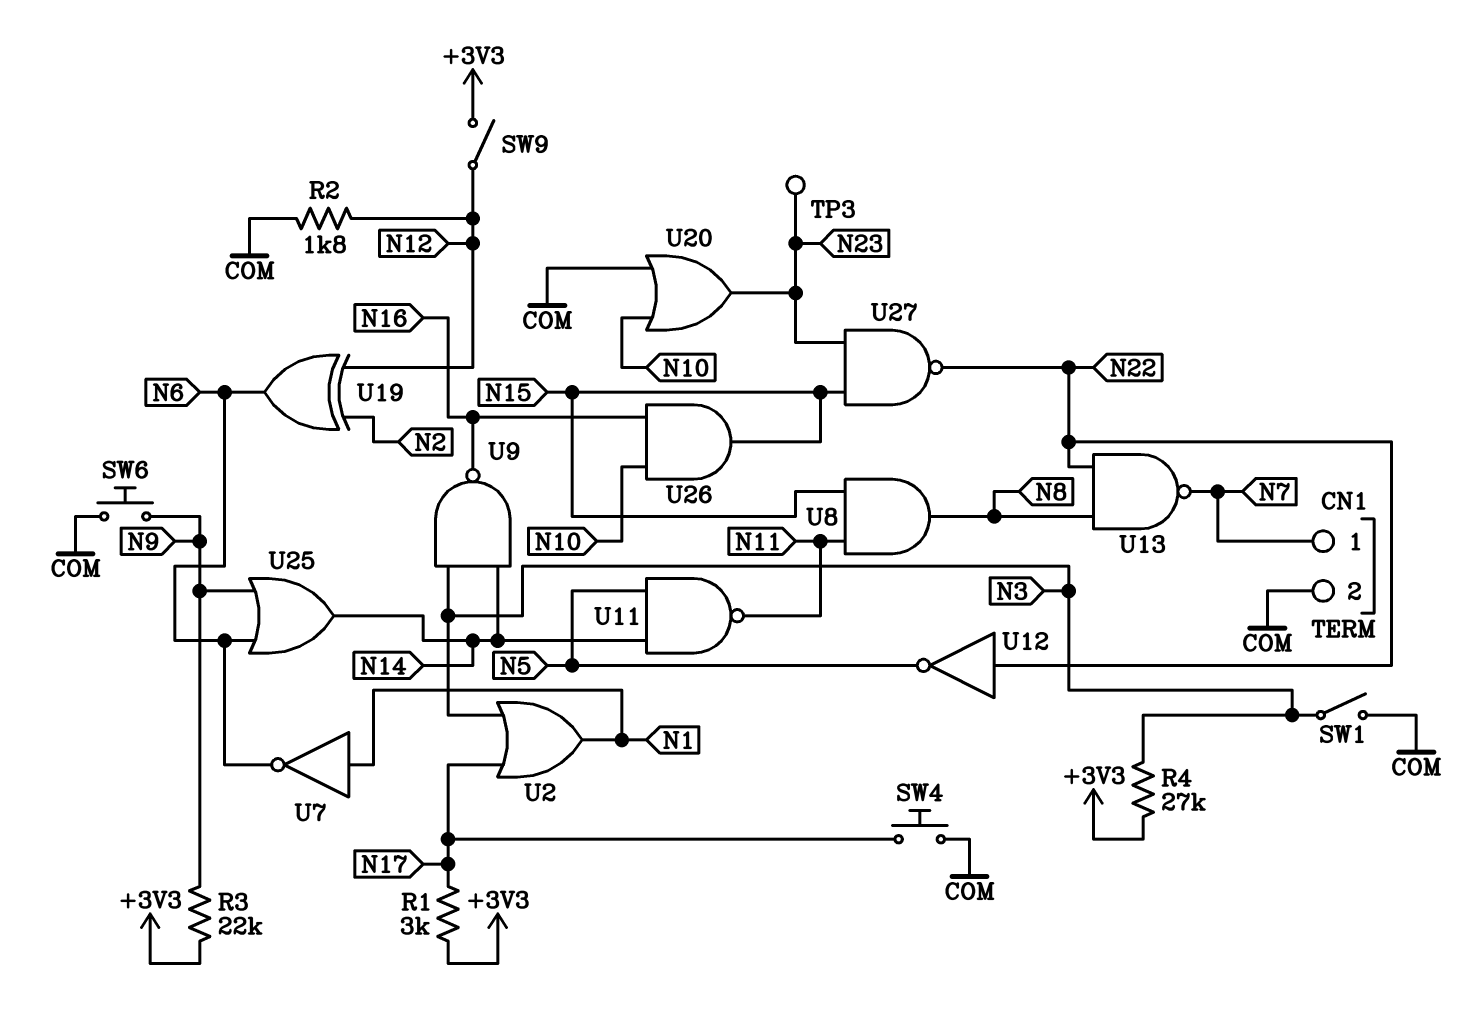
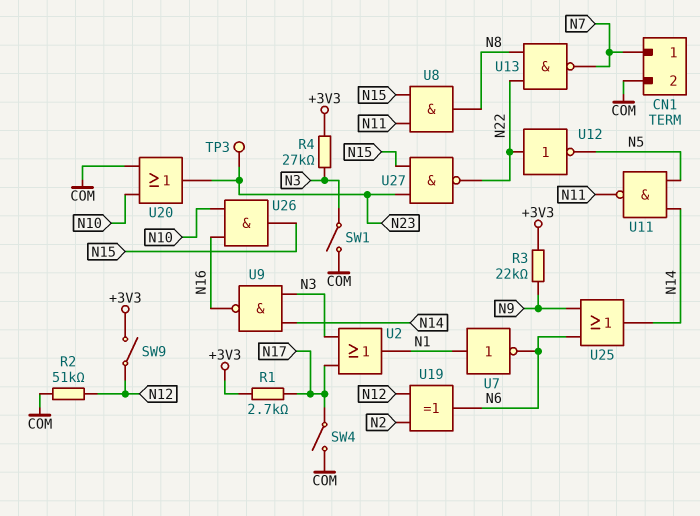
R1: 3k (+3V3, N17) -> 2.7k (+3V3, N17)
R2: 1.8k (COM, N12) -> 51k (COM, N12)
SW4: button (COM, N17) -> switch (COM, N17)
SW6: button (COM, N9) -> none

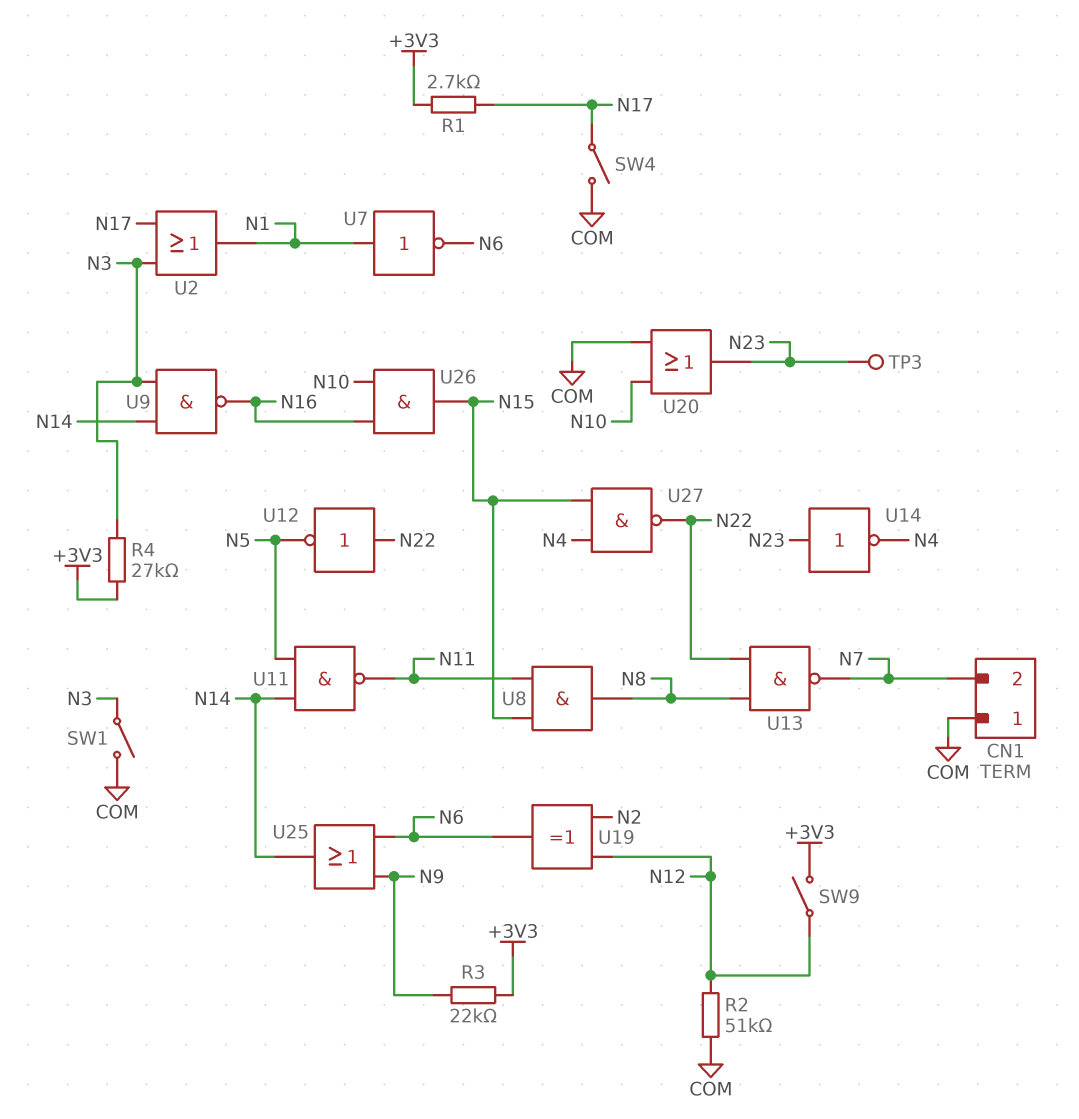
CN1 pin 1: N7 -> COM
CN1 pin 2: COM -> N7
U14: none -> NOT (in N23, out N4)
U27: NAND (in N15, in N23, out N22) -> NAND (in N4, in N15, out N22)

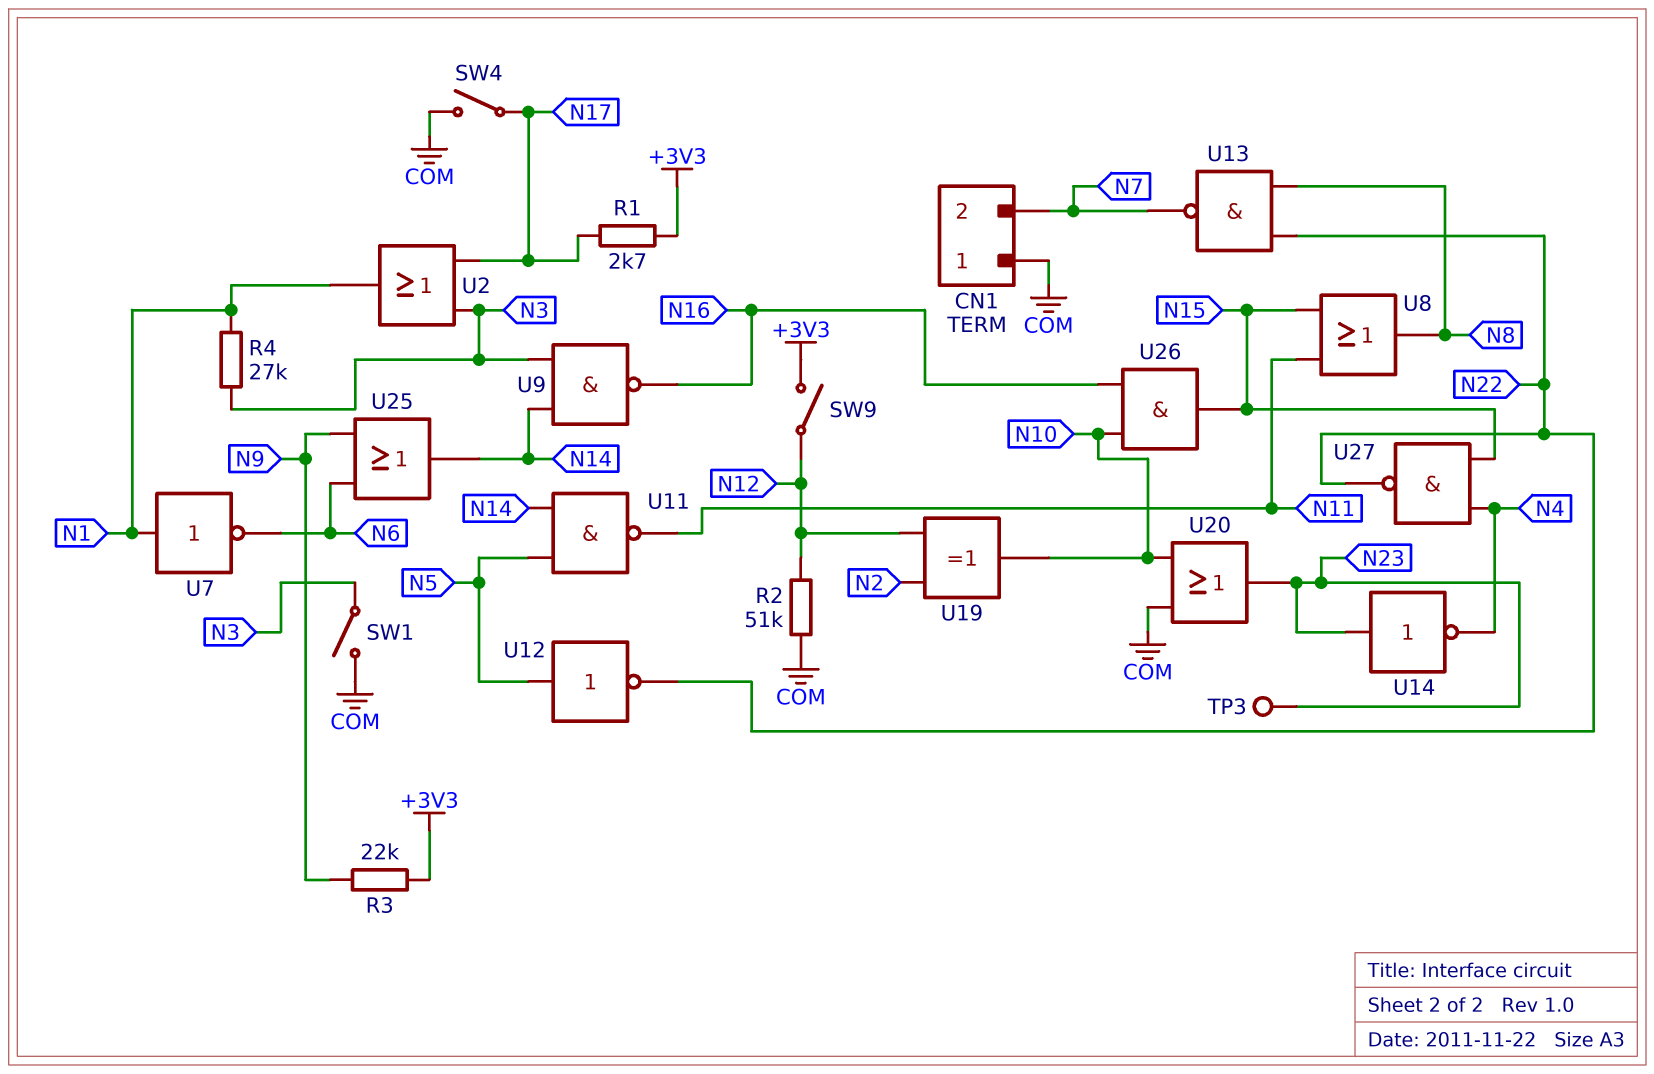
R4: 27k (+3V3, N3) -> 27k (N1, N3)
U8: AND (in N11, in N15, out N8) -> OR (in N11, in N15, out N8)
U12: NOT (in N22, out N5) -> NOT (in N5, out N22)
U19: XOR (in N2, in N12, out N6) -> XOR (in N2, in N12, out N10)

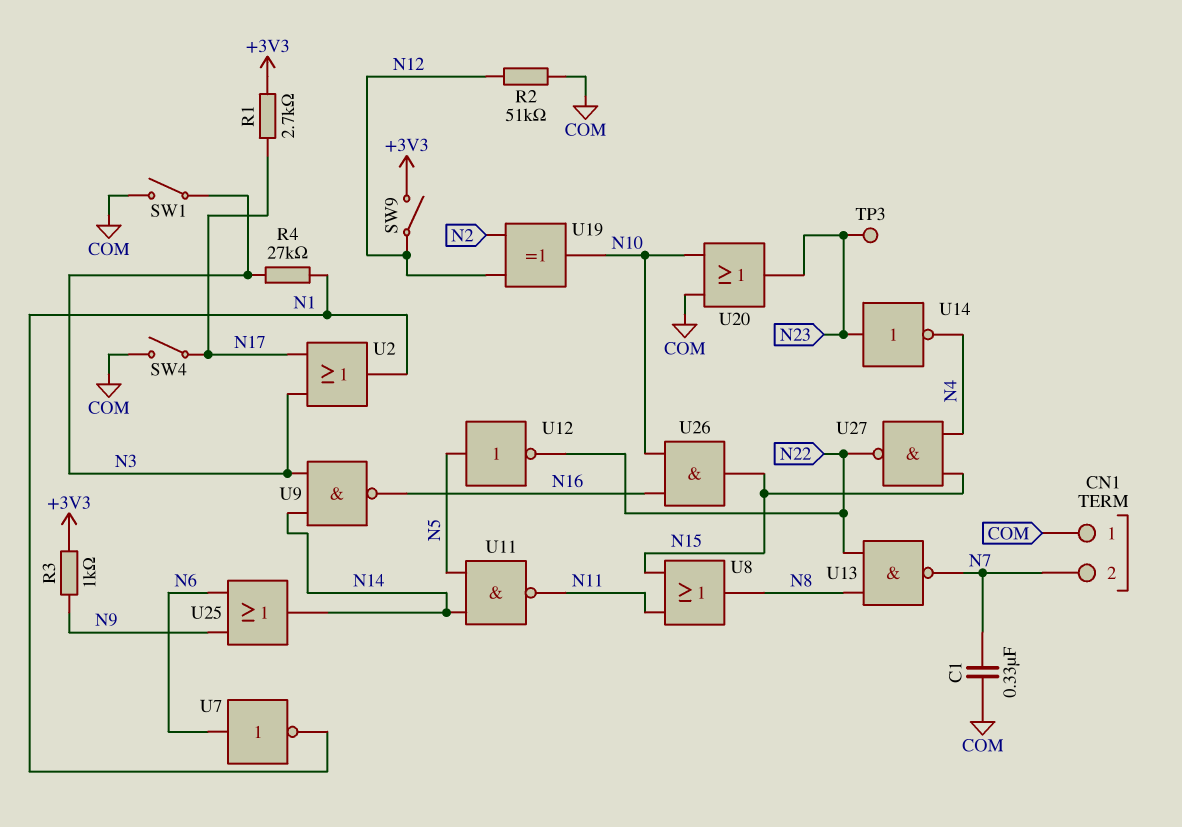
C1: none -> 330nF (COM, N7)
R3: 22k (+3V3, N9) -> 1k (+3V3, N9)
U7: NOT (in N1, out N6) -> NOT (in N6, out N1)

━━━━━━━━━━

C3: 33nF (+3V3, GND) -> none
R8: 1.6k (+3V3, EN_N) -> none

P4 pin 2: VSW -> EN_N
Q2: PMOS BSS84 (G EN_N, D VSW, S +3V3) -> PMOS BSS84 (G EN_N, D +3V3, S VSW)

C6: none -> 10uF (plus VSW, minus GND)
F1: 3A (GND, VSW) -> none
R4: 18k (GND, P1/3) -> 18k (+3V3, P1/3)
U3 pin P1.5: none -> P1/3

━━━━━━━━━━

» Exercise goal
From the records above, return exactly the lines running from the one that contains "SW6: button (COM, N9) -> none" down to the one that contains "U7: NOT (in", both included, without any pictures.

» Answer to this task
SW6: button (COM, N9) -> none

CN1 pin 1: N7 -> COM
CN1 pin 2: COM -> N7
U14: none -> NOT (in N23, out N4)
U27: NAND (in N15, in N23, out N22) -> NAND (in N4, in N15, out N22)

R4: 27k (+3V3, N3) -> 27k (N1, N3)
U8: AND (in N11, in N15, out N8) -> OR (in N11, in N15, out N8)
U12: NOT (in N22, out N5) -> NOT (in N5, out N22)
U19: XOR (in N2, in N12, out N6) -> XOR (in N2, in N12, out N10)

C1: none -> 330nF (COM, N7)
R3: 22k (+3V3, N9) -> 1k (+3V3, N9)
U7: NOT (in N1, out N6) -> NOT (in N6, out N1)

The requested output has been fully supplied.